→ ASSIGNMENT
Your answer should be the lines of the data below that contain "trofeo".

→ RECORD EXCERPTS
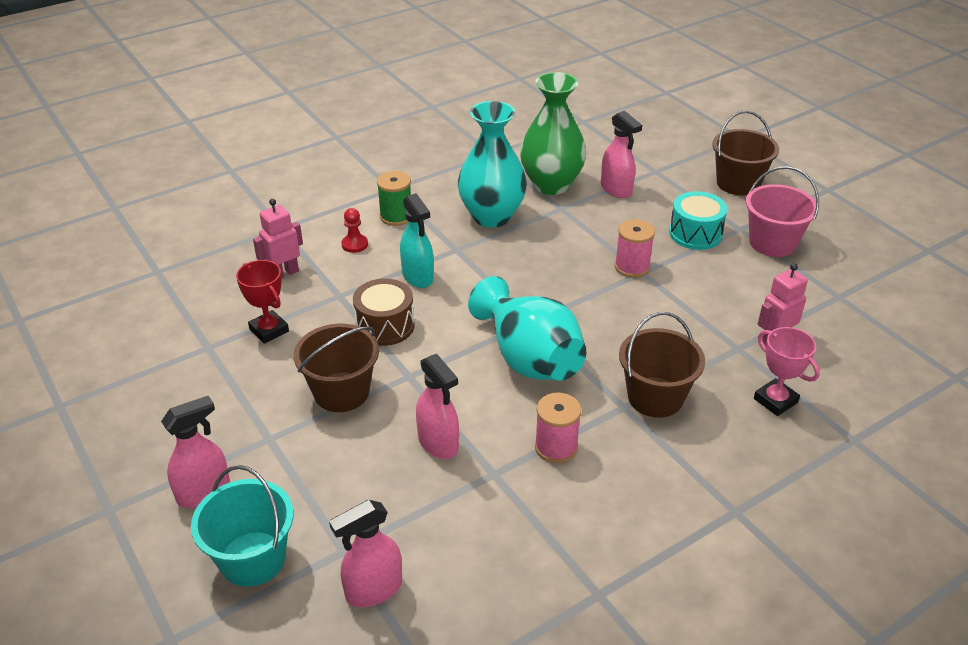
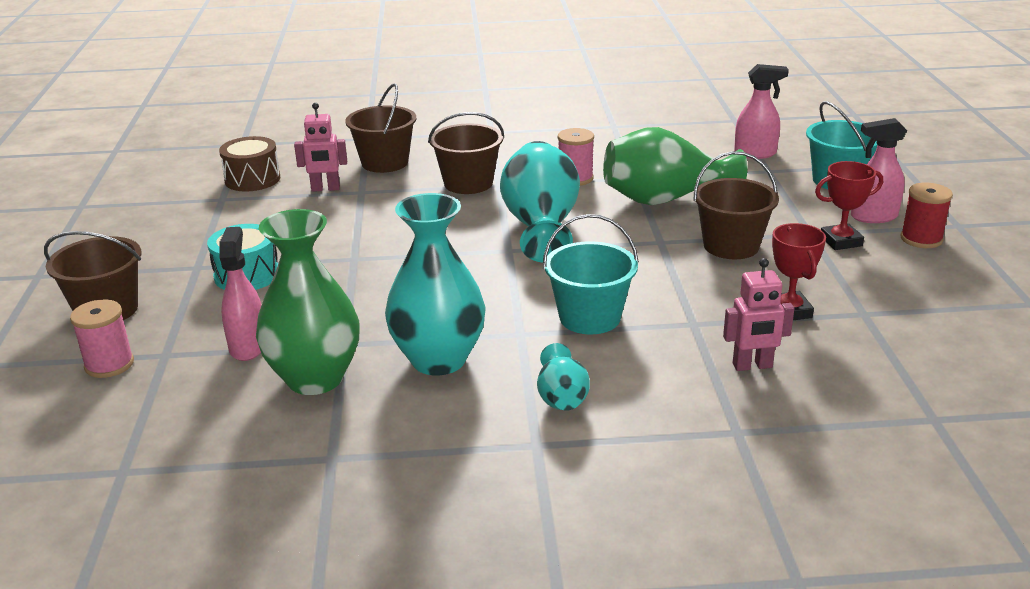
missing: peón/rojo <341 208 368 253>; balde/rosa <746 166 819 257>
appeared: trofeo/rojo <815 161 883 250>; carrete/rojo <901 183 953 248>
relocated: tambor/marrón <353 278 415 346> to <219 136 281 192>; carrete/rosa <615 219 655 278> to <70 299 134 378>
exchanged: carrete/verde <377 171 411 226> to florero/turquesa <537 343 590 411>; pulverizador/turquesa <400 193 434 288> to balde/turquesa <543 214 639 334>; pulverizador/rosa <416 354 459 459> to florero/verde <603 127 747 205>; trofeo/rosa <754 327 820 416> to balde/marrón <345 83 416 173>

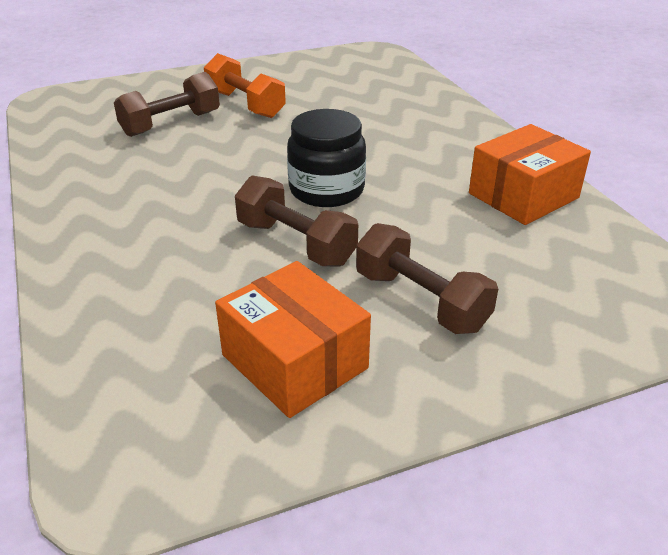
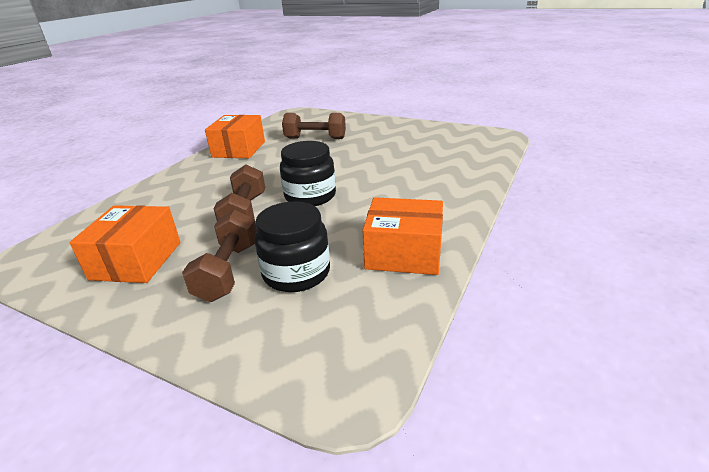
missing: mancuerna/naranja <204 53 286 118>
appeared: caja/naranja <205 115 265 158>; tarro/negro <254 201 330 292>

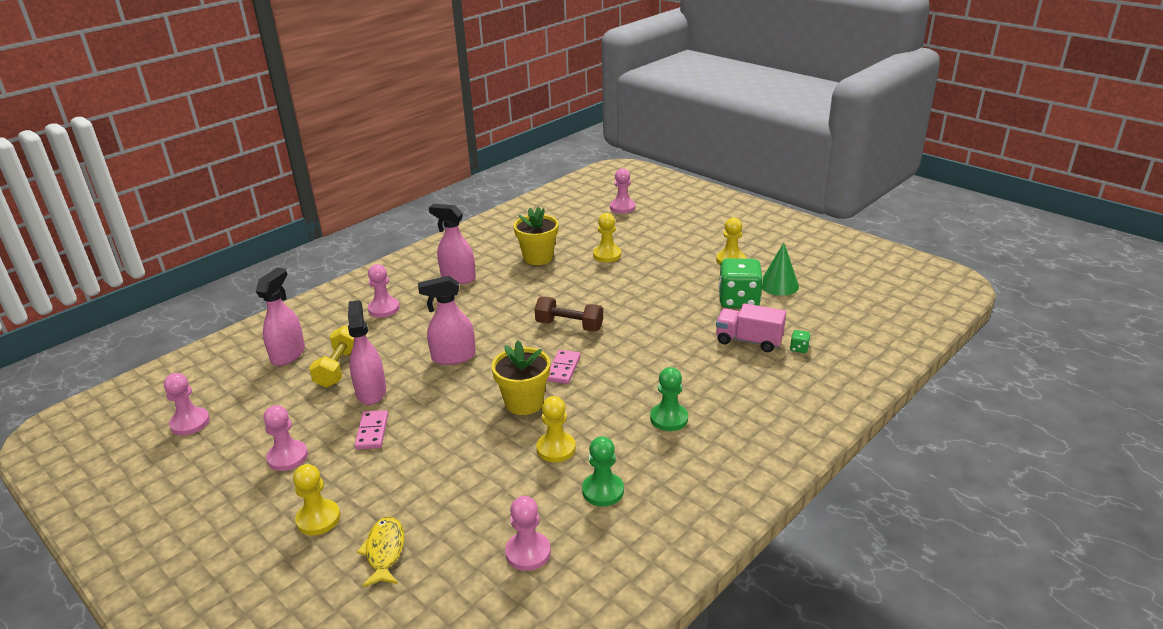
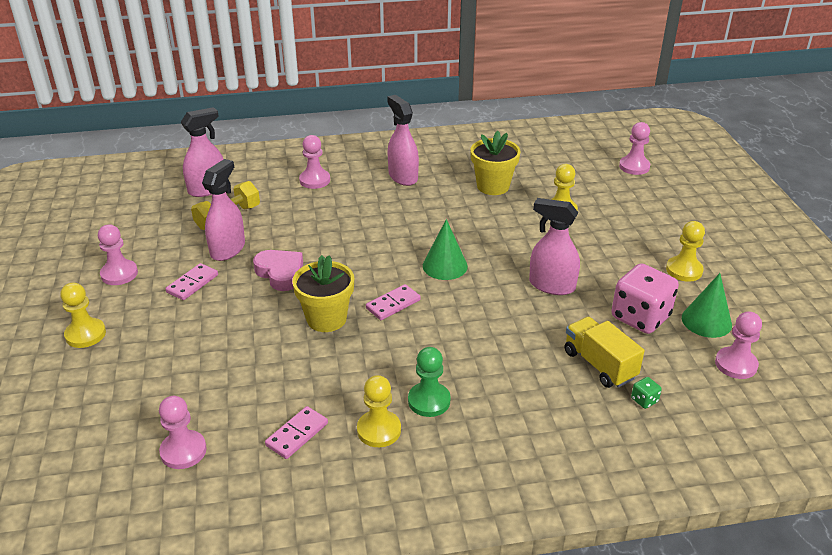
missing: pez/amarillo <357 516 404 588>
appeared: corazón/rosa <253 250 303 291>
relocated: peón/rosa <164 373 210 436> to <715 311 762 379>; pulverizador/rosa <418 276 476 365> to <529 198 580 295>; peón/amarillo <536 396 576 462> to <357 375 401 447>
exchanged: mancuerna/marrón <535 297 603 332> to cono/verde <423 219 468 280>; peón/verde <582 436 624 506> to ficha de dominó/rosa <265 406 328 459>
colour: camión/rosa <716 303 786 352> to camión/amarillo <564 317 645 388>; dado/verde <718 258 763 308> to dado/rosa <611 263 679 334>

...

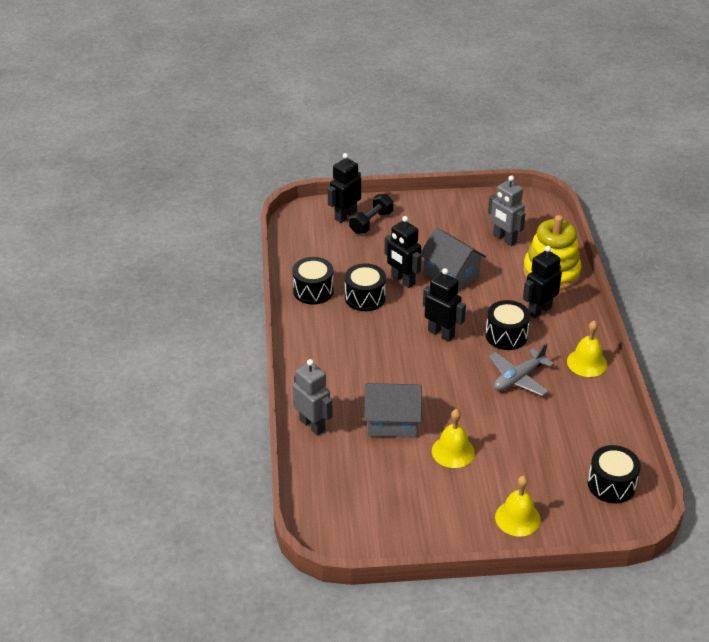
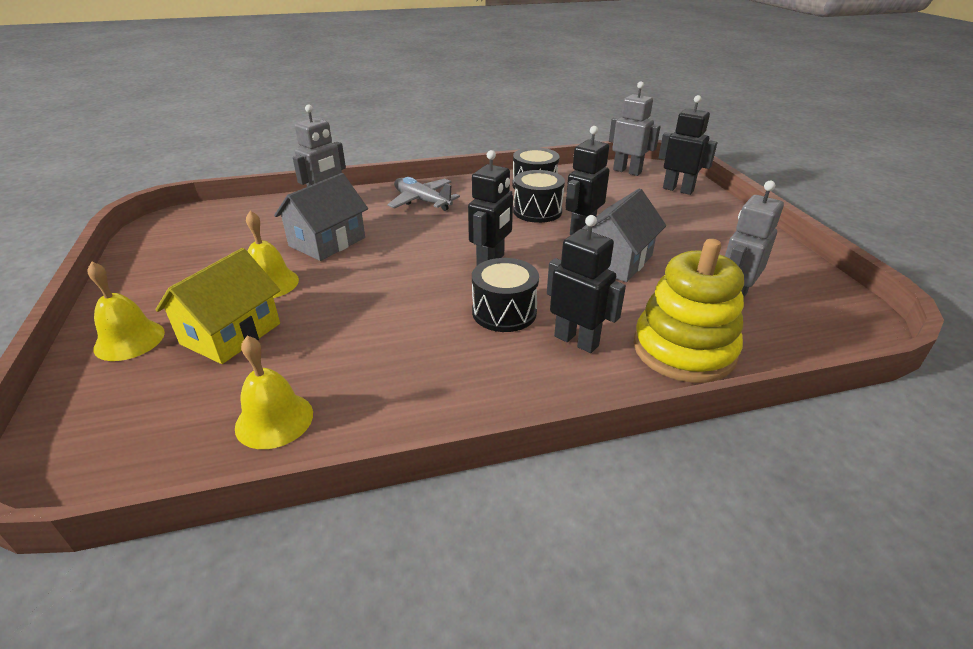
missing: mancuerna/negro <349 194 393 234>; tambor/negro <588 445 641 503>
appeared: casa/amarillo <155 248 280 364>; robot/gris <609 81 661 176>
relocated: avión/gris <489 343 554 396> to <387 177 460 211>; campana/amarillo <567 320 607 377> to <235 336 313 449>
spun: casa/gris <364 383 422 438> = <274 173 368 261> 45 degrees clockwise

→ SOLUTION TO THIS TASK
appeared: trofeo/rojo <815 161 883 250>; carrete/rojo <901 183 953 248>
exchanged: carrete/verde <377 171 411 226> to florero/turquesa <537 343 590 411>; pulverizador/turquesa <400 193 434 288> to balde/turquesa <543 214 639 334>; pulverizador/rosa <416 354 459 459> to florero/verde <603 127 747 205>; trofeo/rosa <754 327 820 416> to balde/marrón <345 83 416 173>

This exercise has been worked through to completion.